(AVAILABLE DATA Opens)
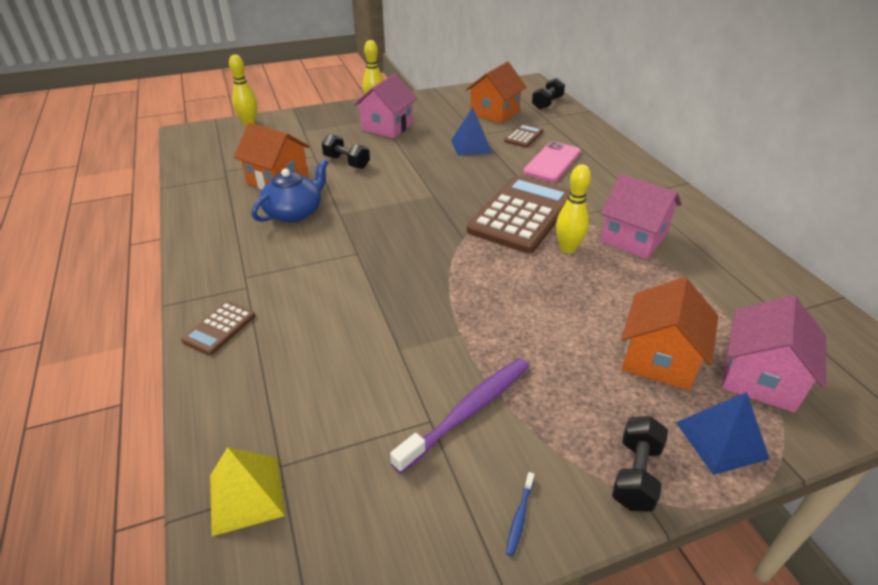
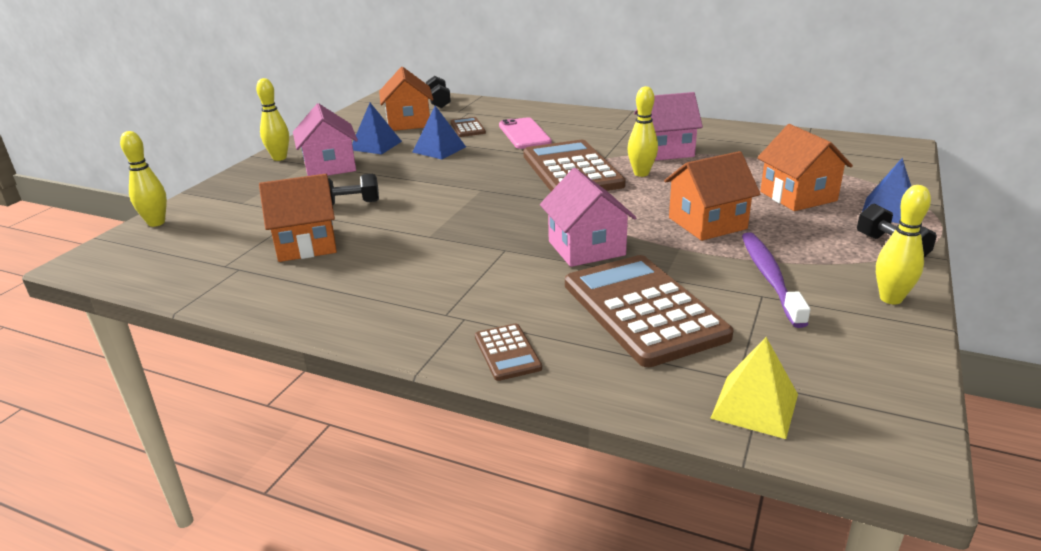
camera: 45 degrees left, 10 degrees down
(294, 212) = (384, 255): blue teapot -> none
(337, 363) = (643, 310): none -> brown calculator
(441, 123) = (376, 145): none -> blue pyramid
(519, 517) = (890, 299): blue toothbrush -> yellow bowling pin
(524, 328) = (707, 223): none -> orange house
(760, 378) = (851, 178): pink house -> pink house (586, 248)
(AVAILABLE DATA Closes)
» **EXERCISE DIRECTIONS**: Give back exactly the lines running from the line that has "(294, 212) = (384, 255): blue teapot -> none" to the end of the entries above.

» **RESPONSE BOX**:
(294, 212) = (384, 255): blue teapot -> none
(337, 363) = (643, 310): none -> brown calculator
(441, 123) = (376, 145): none -> blue pyramid
(519, 517) = (890, 299): blue toothbrush -> yellow bowling pin
(524, 328) = (707, 223): none -> orange house
(760, 378) = (851, 178): pink house -> pink house (586, 248)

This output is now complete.